- ACTIVITY
Reproduce all of the rows below word for word, with no changes.

- Rows from a data collection
>>
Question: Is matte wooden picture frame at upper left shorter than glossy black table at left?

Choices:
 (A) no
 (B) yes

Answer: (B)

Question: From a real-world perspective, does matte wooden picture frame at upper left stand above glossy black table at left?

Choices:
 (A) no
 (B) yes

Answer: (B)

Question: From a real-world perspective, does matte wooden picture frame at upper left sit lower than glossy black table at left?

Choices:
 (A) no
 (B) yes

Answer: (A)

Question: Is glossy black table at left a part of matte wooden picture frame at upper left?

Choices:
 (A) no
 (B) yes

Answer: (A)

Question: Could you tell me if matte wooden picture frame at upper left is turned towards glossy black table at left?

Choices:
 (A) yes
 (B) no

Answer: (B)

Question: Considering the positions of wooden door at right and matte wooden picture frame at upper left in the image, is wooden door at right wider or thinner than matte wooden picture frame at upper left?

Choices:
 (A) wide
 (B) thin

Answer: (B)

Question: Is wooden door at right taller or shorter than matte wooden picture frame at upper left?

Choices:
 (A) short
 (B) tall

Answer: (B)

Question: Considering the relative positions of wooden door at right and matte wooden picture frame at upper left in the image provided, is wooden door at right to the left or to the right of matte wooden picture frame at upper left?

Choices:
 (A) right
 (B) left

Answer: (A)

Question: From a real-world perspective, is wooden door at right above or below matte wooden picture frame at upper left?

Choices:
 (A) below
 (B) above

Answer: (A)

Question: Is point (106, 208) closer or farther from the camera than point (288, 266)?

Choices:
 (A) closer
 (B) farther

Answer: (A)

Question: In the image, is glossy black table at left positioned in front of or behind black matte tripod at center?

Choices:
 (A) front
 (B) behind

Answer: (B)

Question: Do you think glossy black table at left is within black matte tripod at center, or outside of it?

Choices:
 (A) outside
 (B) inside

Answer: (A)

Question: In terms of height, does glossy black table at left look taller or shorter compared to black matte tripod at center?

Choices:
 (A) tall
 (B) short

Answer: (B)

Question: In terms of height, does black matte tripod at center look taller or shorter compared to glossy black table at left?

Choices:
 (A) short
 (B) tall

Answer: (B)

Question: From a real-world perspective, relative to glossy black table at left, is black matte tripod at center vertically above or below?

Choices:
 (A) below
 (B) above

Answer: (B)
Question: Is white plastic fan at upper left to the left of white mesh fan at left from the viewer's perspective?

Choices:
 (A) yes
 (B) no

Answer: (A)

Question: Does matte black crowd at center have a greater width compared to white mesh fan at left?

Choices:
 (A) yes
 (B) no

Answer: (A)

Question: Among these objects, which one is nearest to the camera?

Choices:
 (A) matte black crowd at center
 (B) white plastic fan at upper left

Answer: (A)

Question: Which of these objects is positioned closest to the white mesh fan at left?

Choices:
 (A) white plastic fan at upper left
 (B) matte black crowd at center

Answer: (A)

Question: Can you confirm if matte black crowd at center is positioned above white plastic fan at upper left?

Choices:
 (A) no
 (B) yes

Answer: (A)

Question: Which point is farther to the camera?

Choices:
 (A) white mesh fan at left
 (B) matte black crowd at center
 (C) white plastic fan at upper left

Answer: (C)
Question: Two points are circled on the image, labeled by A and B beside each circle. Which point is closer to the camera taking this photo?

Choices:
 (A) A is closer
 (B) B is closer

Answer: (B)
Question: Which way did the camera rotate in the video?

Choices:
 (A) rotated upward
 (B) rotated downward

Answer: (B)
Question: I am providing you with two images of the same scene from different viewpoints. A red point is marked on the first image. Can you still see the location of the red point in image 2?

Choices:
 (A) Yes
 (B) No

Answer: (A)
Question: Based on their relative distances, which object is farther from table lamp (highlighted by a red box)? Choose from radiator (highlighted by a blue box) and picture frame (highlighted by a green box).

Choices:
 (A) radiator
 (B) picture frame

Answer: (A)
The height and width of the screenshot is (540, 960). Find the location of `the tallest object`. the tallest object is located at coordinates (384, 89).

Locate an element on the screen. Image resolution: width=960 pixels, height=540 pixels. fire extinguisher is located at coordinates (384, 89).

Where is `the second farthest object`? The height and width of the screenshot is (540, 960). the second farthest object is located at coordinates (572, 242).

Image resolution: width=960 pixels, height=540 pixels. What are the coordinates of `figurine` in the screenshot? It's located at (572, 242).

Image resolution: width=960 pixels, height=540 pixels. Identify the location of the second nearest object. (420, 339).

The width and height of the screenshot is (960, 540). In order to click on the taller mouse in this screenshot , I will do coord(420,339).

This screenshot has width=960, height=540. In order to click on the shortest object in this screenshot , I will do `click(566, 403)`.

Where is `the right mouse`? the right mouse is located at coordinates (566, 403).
<<
- SOLUTION TO THIS EXERCISE
Question: Is matte wooden picture frame at upper left shorter than glossy black table at left?

Choices:
 (A) no
 (B) yes

Answer: (B)

Question: From a real-world perspective, does matte wooden picture frame at upper left stand above glossy black table at left?

Choices:
 (A) no
 (B) yes

Answer: (B)

Question: From a real-world perspective, does matte wooden picture frame at upper left sit lower than glossy black table at left?

Choices:
 (A) no
 (B) yes

Answer: (A)

Question: Is glossy black table at left a part of matte wooden picture frame at upper left?

Choices:
 (A) no
 (B) yes

Answer: (A)

Question: Could you tell me if matte wooden picture frame at upper left is turned towards glossy black table at left?

Choices:
 (A) yes
 (B) no

Answer: (B)

Question: Considering the positions of wooden door at right and matte wooden picture frame at upper left in the image, is wooden door at right wider or thinner than matte wooden picture frame at upper left?

Choices:
 (A) wide
 (B) thin

Answer: (B)

Question: Is wooden door at right taller or shorter than matte wooden picture frame at upper left?

Choices:
 (A) short
 (B) tall

Answer: (B)

Question: Considering the relative positions of wooden door at right and matte wooden picture frame at upper left in the image provided, is wooden door at right to the left or to the right of matte wooden picture frame at upper left?

Choices:
 (A) right
 (B) left

Answer: (A)

Question: From a real-world perspective, is wooden door at right above or below matte wooden picture frame at upper left?

Choices:
 (A) below
 (B) above

Answer: (A)

Question: Is point (106, 208) closer or farther from the camera than point (288, 266)?

Choices:
 (A) closer
 (B) farther

Answer: (A)

Question: In the image, is glossy black table at left positioned in front of or behind black matte tripod at center?

Choices:
 (A) front
 (B) behind

Answer: (B)

Question: Do you think glossy black table at left is within black matte tripod at center, or outside of it?

Choices:
 (A) outside
 (B) inside

Answer: (A)

Question: In terms of height, does glossy black table at left look taller or shorter compared to black matte tripod at center?

Choices:
 (A) tall
 (B) short

Answer: (B)

Question: In terms of height, does black matte tripod at center look taller or shorter compared to glossy black table at left?

Choices:
 (A) short
 (B) tall

Answer: (B)

Question: From a real-world perspective, relative to glossy black table at left, is black matte tripod at center vertically above or below?

Choices:
 (A) below
 (B) above

Answer: (B)
Question: Is white plastic fan at upper left to the left of white mesh fan at left from the viewer's perspective?

Choices:
 (A) yes
 (B) no

Answer: (A)

Question: Does matte black crowd at center have a greater width compared to white mesh fan at left?

Choices:
 (A) yes
 (B) no

Answer: (A)

Question: Among these objects, which one is nearest to the camera?

Choices:
 (A) matte black crowd at center
 (B) white plastic fan at upper left

Answer: (A)

Question: Which of these objects is positioned closest to the white mesh fan at left?

Choices:
 (A) white plastic fan at upper left
 (B) matte black crowd at center

Answer: (A)

Question: Can you confirm if matte black crowd at center is positioned above white plastic fan at upper left?

Choices:
 (A) no
 (B) yes

Answer: (A)

Question: Which point is farther to the camera?

Choices:
 (A) white mesh fan at left
 (B) matte black crowd at center
 (C) white plastic fan at upper left

Answer: (C)
Question: Two points are circled on the image, labeled by A and B beside each circle. Which point is closer to the camera taking this photo?

Choices:
 (A) A is closer
 (B) B is closer

Answer: (B)
Question: Which way did the camera rotate in the video?

Choices:
 (A) rotated upward
 (B) rotated downward

Answer: (B)
Question: I am providing you with two images of the same scene from different viewpoints. A red point is marked on the first image. Can you still see the location of the red point in image 2?

Choices:
 (A) Yes
 (B) No

Answer: (A)
Question: Based on their relative distances, which object is farther from table lamp (highlighted by a red box)? Choose from radiator (highlighted by a blue box) and picture frame (highlighted by a green box).

Choices:
 (A) radiator
 (B) picture frame

Answer: (A)
The height and width of the screenshot is (540, 960). Find the location of `the tallest object`. the tallest object is located at coordinates (384, 89).

Locate an element on the screen. Image resolution: width=960 pixels, height=540 pixels. fire extinguisher is located at coordinates (384, 89).

Where is `the second farthest object`? The height and width of the screenshot is (540, 960). the second farthest object is located at coordinates (572, 242).

Image resolution: width=960 pixels, height=540 pixels. What are the coordinates of `figurine` in the screenshot? It's located at (572, 242).

Image resolution: width=960 pixels, height=540 pixels. Identify the location of the second nearest object. (420, 339).

The width and height of the screenshot is (960, 540). In order to click on the taller mouse in this screenshot , I will do coord(420,339).

This screenshot has width=960, height=540. In order to click on the shortest object in this screenshot , I will do `click(566, 403)`.

Where is `the right mouse`? the right mouse is located at coordinates (566, 403).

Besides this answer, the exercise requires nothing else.